## What to work on
Transcribe the records that follow exactly. Skip the pictures.

--- Supplied data ---

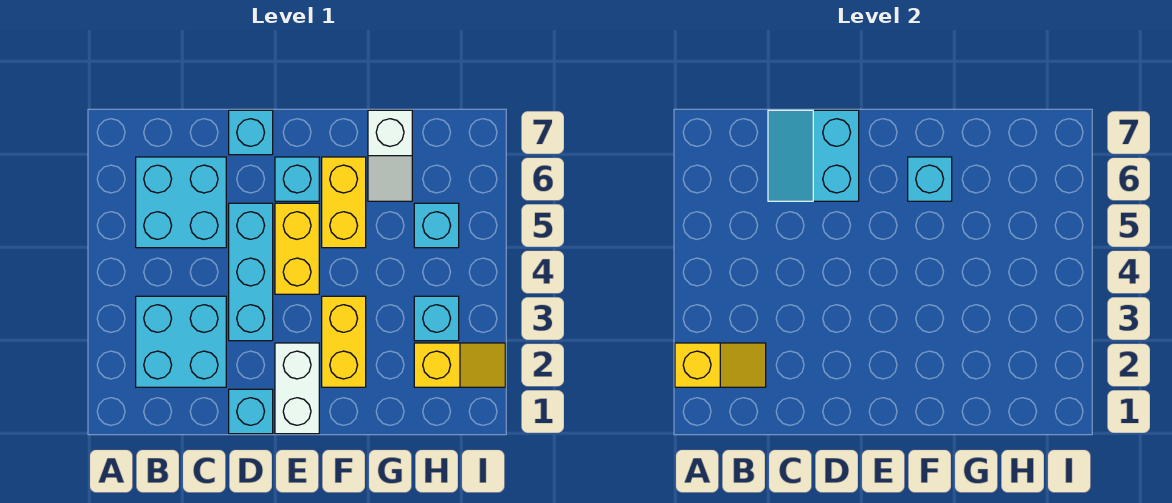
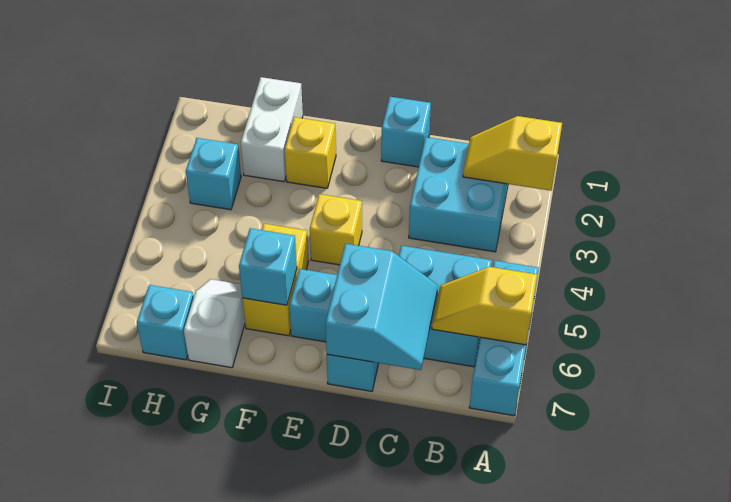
cyan brick D3:D5 level 1 -> cyan brick A5:A7 level 1
white brick E1:E2 level 1 -> white brick G1:G2 level 1
yellow brick E4:E5 level 1 -> yellow brick E4 level 1
yellow brick F2:F3 level 1 -> yellow brick F2 level 1
yellow slope H2:I2 level 1 top H -> yellow slope A6:B6 level 2 top A
cyan brick H5 level 1 -> cyan brick H7 level 1

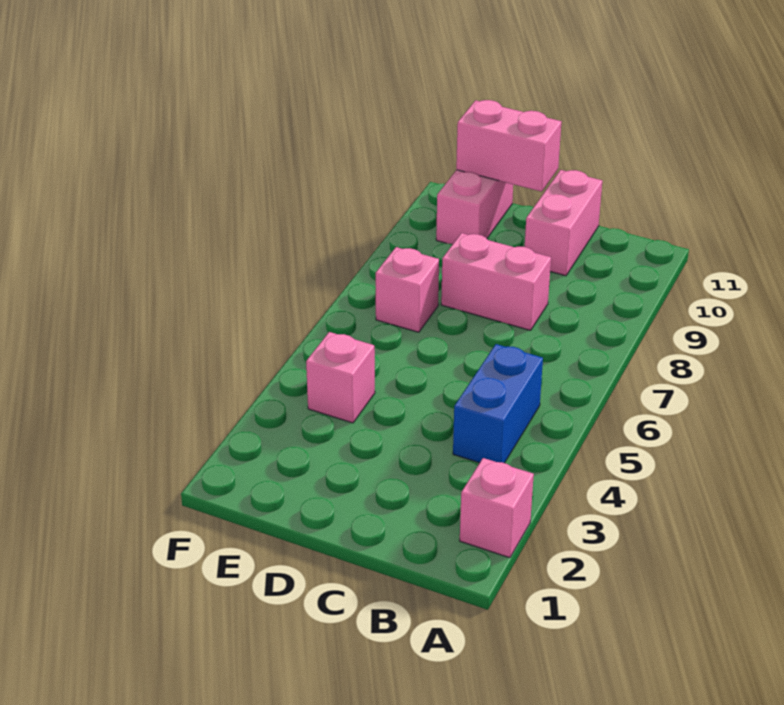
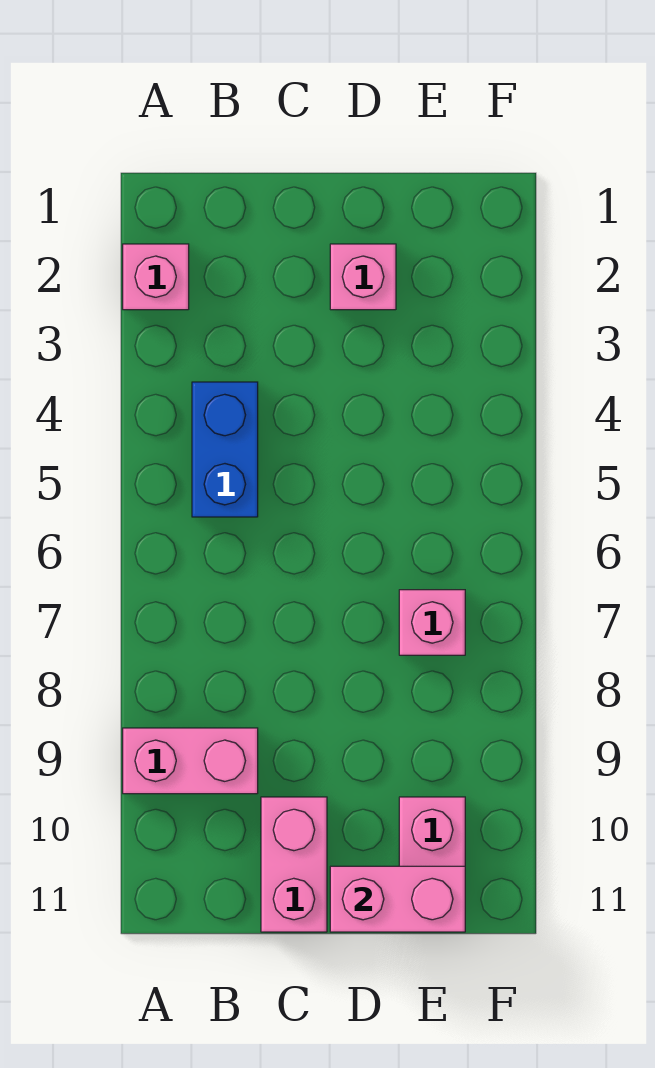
pink brick C8:D8 level 1 -> pink brick A9:B9 level 1
pink brick E4 level 1 -> pink brick D2 level 1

---

## Answer box
cyan brick D3:D5 level 1 -> cyan brick A5:A7 level 1
white brick E1:E2 level 1 -> white brick G1:G2 level 1
yellow brick E4:E5 level 1 -> yellow brick E4 level 1
yellow brick F2:F3 level 1 -> yellow brick F2 level 1
yellow slope H2:I2 level 1 top H -> yellow slope A6:B6 level 2 top A
cyan brick H5 level 1 -> cyan brick H7 level 1

pink brick C8:D8 level 1 -> pink brick A9:B9 level 1
pink brick E4 level 1 -> pink brick D2 level 1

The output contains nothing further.